DATA IN THIS EXERCISE ::
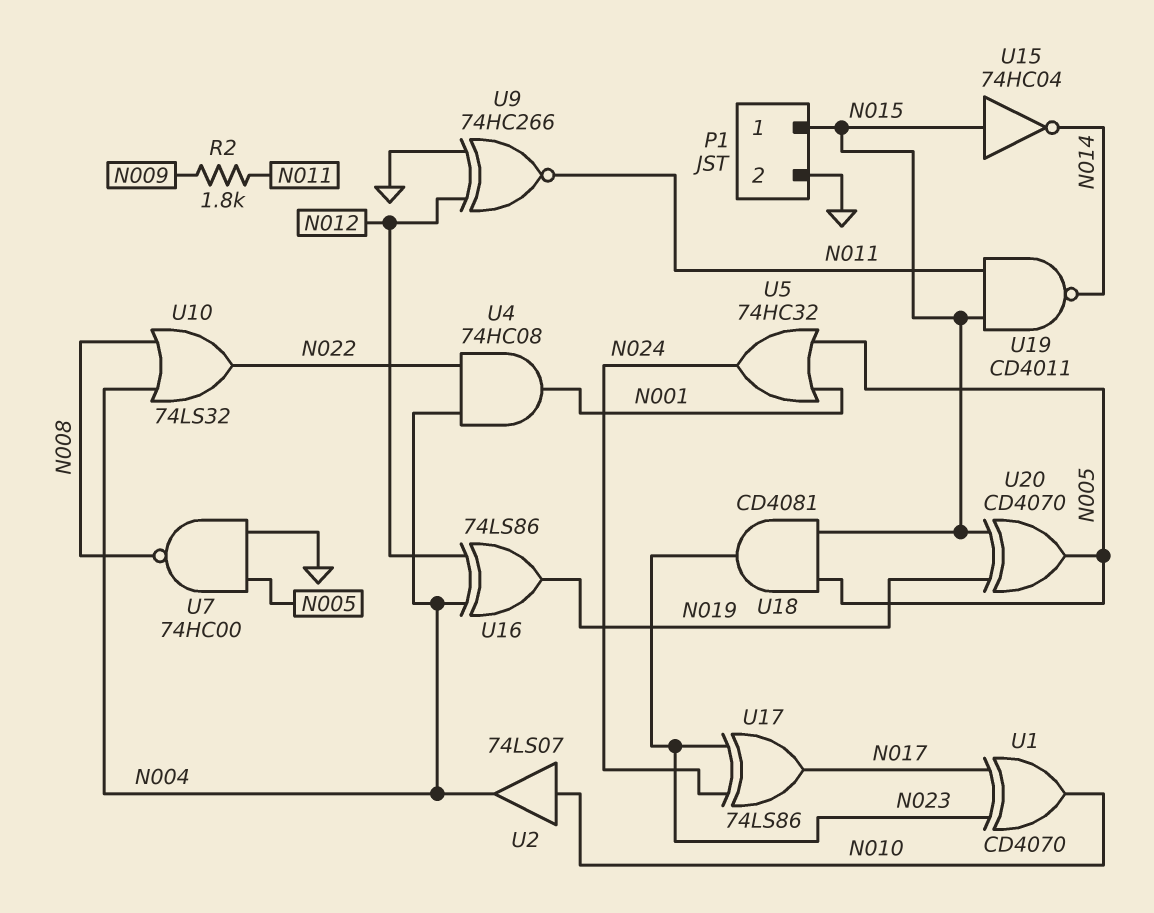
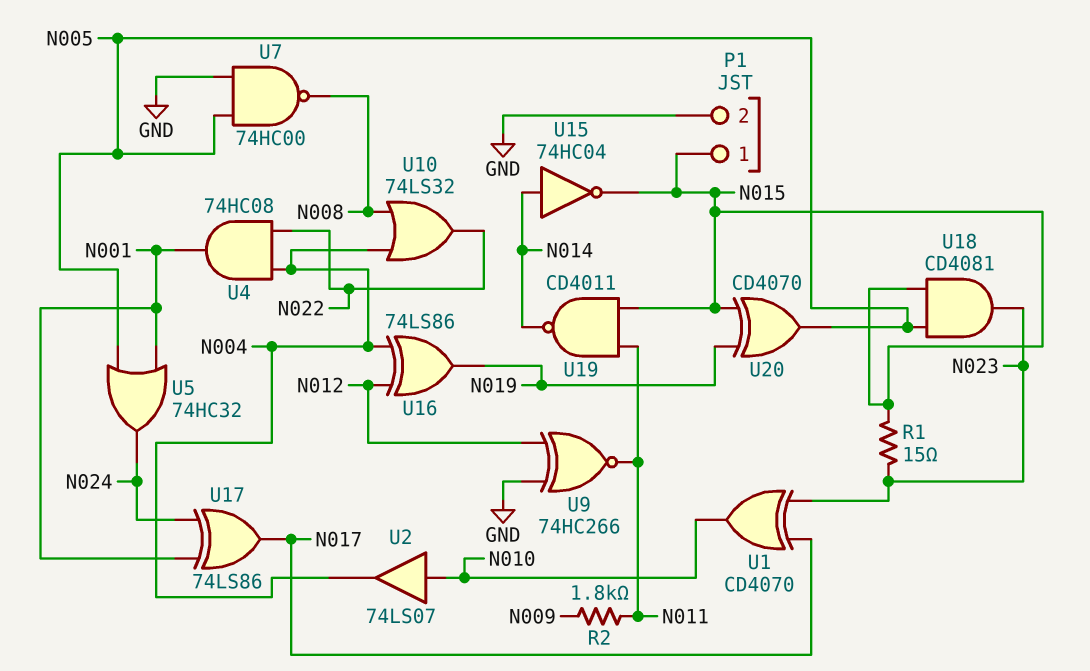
R1: none -> 15 (N015, N023)
U15: NOT 74HC04 (in N015, out N014) -> NOT 74HC04 (in N014, out N015)
U17: XOR 74LS86 (in N023, in N024, out N017) -> XOR 74LS86 (in N001, in N024, out N017)

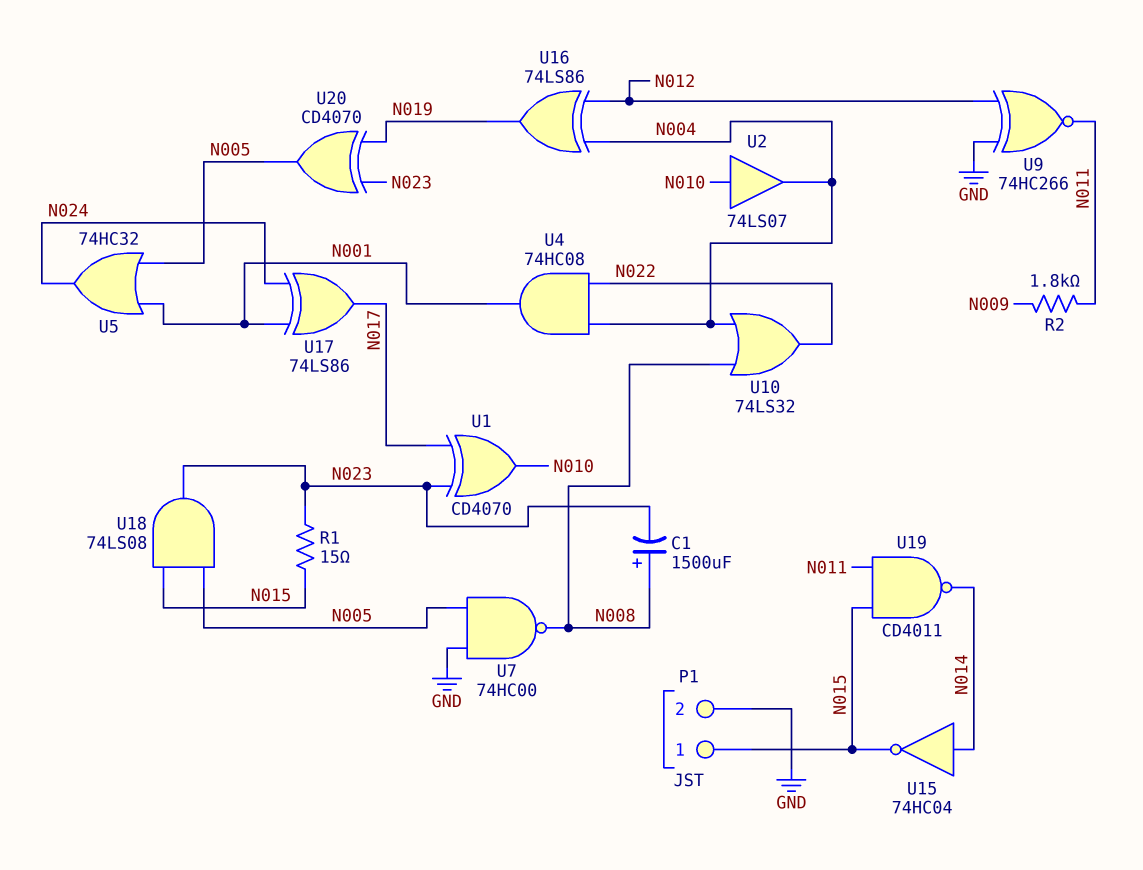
C1: none -> 1500uF (plus N008, minus N023)
U18: AND CD4081 (in N005, in N015, out N023) -> AND 74LS08 (in N005, in N015, out N023)
U20: XOR CD4070 (in N015, in N019, out N005) -> XOR CD4070 (in N019, in N023, out N005)

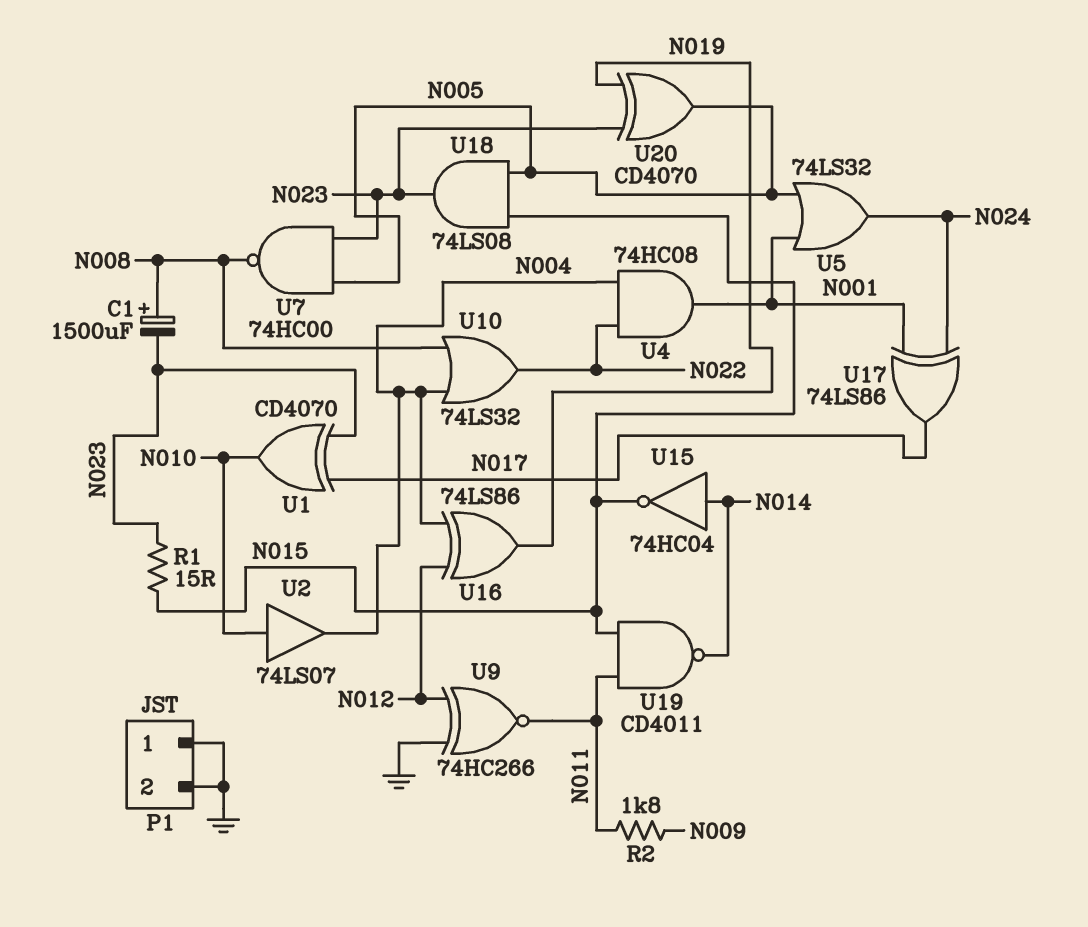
P1 pin 1: N015 -> GND
U5: OR 74HC32 (in N001, in N005, out N024) -> OR 74LS32 (in N001, in N005, out N024)
U7: NAND 74HC00 (in GND, in N005, out N008) -> NAND 74HC00 (in N005, in N023, out N008)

EXERCISE DIRECTIONS :: Could you transcribe all of the data exactly, keeping every picture out of the copy?

REPLY TO THE EXERCISE ::
R1: none -> 15 (N015, N023)
U15: NOT 74HC04 (in N015, out N014) -> NOT 74HC04 (in N014, out N015)
U17: XOR 74LS86 (in N023, in N024, out N017) -> XOR 74LS86 (in N001, in N024, out N017)

C1: none -> 1500uF (plus N008, minus N023)
U18: AND CD4081 (in N005, in N015, out N023) -> AND 74LS08 (in N005, in N015, out N023)
U20: XOR CD4070 (in N015, in N019, out N005) -> XOR CD4070 (in N019, in N023, out N005)

P1 pin 1: N015 -> GND
U5: OR 74HC32 (in N001, in N005, out N024) -> OR 74LS32 (in N001, in N005, out N024)
U7: NAND 74HC00 (in GND, in N005, out N008) -> NAND 74HC00 (in N005, in N023, out N008)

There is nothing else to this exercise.